Repeat the records below word for word.

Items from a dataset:
= = = =
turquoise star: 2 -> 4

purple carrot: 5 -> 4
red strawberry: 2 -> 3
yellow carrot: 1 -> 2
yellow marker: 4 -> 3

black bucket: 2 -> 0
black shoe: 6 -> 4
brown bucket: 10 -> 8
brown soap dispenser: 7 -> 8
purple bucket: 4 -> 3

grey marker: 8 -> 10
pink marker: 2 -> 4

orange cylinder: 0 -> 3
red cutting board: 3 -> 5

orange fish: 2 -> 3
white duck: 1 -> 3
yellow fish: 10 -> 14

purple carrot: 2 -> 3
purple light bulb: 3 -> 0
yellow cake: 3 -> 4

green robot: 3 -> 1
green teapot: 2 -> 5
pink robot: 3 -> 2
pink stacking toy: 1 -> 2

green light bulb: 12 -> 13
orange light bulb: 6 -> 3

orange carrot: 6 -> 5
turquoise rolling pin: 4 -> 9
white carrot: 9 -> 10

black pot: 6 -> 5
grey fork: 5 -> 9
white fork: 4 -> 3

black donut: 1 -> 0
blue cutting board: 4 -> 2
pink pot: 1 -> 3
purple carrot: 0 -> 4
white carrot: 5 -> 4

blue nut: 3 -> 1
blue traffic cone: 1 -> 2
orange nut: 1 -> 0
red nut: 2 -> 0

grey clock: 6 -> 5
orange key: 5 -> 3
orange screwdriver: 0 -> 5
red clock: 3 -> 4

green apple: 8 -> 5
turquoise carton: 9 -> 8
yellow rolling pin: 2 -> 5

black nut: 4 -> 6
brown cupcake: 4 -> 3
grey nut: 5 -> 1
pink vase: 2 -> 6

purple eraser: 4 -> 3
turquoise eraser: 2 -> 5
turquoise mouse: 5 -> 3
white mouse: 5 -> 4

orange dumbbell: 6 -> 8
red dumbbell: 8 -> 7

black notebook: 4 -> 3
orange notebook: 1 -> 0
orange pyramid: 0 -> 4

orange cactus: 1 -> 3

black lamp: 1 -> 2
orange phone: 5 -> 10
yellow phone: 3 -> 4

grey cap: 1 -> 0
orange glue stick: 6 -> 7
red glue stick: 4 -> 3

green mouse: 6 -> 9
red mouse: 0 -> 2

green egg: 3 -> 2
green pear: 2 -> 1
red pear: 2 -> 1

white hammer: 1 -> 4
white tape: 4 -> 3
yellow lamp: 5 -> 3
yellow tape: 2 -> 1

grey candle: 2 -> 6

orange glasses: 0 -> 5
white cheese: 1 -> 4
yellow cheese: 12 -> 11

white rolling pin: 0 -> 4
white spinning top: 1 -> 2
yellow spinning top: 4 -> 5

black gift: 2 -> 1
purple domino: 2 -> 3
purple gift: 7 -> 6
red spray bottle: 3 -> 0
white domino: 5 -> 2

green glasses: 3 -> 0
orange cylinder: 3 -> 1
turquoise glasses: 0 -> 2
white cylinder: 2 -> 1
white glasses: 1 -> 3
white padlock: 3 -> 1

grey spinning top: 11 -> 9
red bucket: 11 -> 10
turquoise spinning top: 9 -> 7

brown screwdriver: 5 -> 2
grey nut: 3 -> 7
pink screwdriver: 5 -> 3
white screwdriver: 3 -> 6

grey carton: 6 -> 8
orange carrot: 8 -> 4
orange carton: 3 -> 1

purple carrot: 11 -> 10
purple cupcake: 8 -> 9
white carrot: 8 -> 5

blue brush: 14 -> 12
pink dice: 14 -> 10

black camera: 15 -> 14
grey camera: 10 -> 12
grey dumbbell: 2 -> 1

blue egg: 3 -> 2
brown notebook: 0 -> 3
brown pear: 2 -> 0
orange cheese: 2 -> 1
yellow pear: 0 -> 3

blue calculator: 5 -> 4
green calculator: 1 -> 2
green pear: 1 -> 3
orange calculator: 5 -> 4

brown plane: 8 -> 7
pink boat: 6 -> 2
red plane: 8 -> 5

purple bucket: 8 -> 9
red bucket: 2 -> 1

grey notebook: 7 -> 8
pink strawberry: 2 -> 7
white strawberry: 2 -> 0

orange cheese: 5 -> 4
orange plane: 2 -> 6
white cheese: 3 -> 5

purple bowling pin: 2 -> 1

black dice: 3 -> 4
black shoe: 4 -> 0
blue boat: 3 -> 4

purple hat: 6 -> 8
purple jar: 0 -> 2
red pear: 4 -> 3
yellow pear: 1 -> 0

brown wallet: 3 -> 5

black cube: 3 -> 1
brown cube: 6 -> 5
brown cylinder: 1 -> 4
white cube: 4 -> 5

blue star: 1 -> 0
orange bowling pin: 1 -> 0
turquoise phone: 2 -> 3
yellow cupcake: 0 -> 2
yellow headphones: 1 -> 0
= = = =
- **WORKED SOLUTION**:
turquoise star: 2 -> 4

purple carrot: 5 -> 4
red strawberry: 2 -> 3
yellow carrot: 1 -> 2
yellow marker: 4 -> 3

black bucket: 2 -> 0
black shoe: 6 -> 4
brown bucket: 10 -> 8
brown soap dispenser: 7 -> 8
purple bucket: 4 -> 3

grey marker: 8 -> 10
pink marker: 2 -> 4

orange cylinder: 0 -> 3
red cutting board: 3 -> 5

orange fish: 2 -> 3
white duck: 1 -> 3
yellow fish: 10 -> 14

purple carrot: 2 -> 3
purple light bulb: 3 -> 0
yellow cake: 3 -> 4

green robot: 3 -> 1
green teapot: 2 -> 5
pink robot: 3 -> 2
pink stacking toy: 1 -> 2

green light bulb: 12 -> 13
orange light bulb: 6 -> 3

orange carrot: 6 -> 5
turquoise rolling pin: 4 -> 9
white carrot: 9 -> 10

black pot: 6 -> 5
grey fork: 5 -> 9
white fork: 4 -> 3

black donut: 1 -> 0
blue cutting board: 4 -> 2
pink pot: 1 -> 3
purple carrot: 0 -> 4
white carrot: 5 -> 4

blue nut: 3 -> 1
blue traffic cone: 1 -> 2
orange nut: 1 -> 0
red nut: 2 -> 0

grey clock: 6 -> 5
orange key: 5 -> 3
orange screwdriver: 0 -> 5
red clock: 3 -> 4

green apple: 8 -> 5
turquoise carton: 9 -> 8
yellow rolling pin: 2 -> 5

black nut: 4 -> 6
brown cupcake: 4 -> 3
grey nut: 5 -> 1
pink vase: 2 -> 6

purple eraser: 4 -> 3
turquoise eraser: 2 -> 5
turquoise mouse: 5 -> 3
white mouse: 5 -> 4

orange dumbbell: 6 -> 8
red dumbbell: 8 -> 7

black notebook: 4 -> 3
orange notebook: 1 -> 0
orange pyramid: 0 -> 4

orange cactus: 1 -> 3

black lamp: 1 -> 2
orange phone: 5 -> 10
yellow phone: 3 -> 4

grey cap: 1 -> 0
orange glue stick: 6 -> 7
red glue stick: 4 -> 3

green mouse: 6 -> 9
red mouse: 0 -> 2

green egg: 3 -> 2
green pear: 2 -> 1
red pear: 2 -> 1

white hammer: 1 -> 4
white tape: 4 -> 3
yellow lamp: 5 -> 3
yellow tape: 2 -> 1

grey candle: 2 -> 6

orange glasses: 0 -> 5
white cheese: 1 -> 4
yellow cheese: 12 -> 11

white rolling pin: 0 -> 4
white spinning top: 1 -> 2
yellow spinning top: 4 -> 5

black gift: 2 -> 1
purple domino: 2 -> 3
purple gift: 7 -> 6
red spray bottle: 3 -> 0
white domino: 5 -> 2

green glasses: 3 -> 0
orange cylinder: 3 -> 1
turquoise glasses: 0 -> 2
white cylinder: 2 -> 1
white glasses: 1 -> 3
white padlock: 3 -> 1

grey spinning top: 11 -> 9
red bucket: 11 -> 10
turquoise spinning top: 9 -> 7

brown screwdriver: 5 -> 2
grey nut: 3 -> 7
pink screwdriver: 5 -> 3
white screwdriver: 3 -> 6

grey carton: 6 -> 8
orange carrot: 8 -> 4
orange carton: 3 -> 1

purple carrot: 11 -> 10
purple cupcake: 8 -> 9
white carrot: 8 -> 5

blue brush: 14 -> 12
pink dice: 14 -> 10

black camera: 15 -> 14
grey camera: 10 -> 12
grey dumbbell: 2 -> 1

blue egg: 3 -> 2
brown notebook: 0 -> 3
brown pear: 2 -> 0
orange cheese: 2 -> 1
yellow pear: 0 -> 3

blue calculator: 5 -> 4
green calculator: 1 -> 2
green pear: 1 -> 3
orange calculator: 5 -> 4

brown plane: 8 -> 7
pink boat: 6 -> 2
red plane: 8 -> 5

purple bucket: 8 -> 9
red bucket: 2 -> 1

grey notebook: 7 -> 8
pink strawberry: 2 -> 7
white strawberry: 2 -> 0

orange cheese: 5 -> 4
orange plane: 2 -> 6
white cheese: 3 -> 5

purple bowling pin: 2 -> 1

black dice: 3 -> 4
black shoe: 4 -> 0
blue boat: 3 -> 4

purple hat: 6 -> 8
purple jar: 0 -> 2
red pear: 4 -> 3
yellow pear: 1 -> 0

brown wallet: 3 -> 5

black cube: 3 -> 1
brown cube: 6 -> 5
brown cylinder: 1 -> 4
white cube: 4 -> 5

blue star: 1 -> 0
orange bowling pin: 1 -> 0
turquoise phone: 2 -> 3
yellow cupcake: 0 -> 2
yellow headphones: 1 -> 0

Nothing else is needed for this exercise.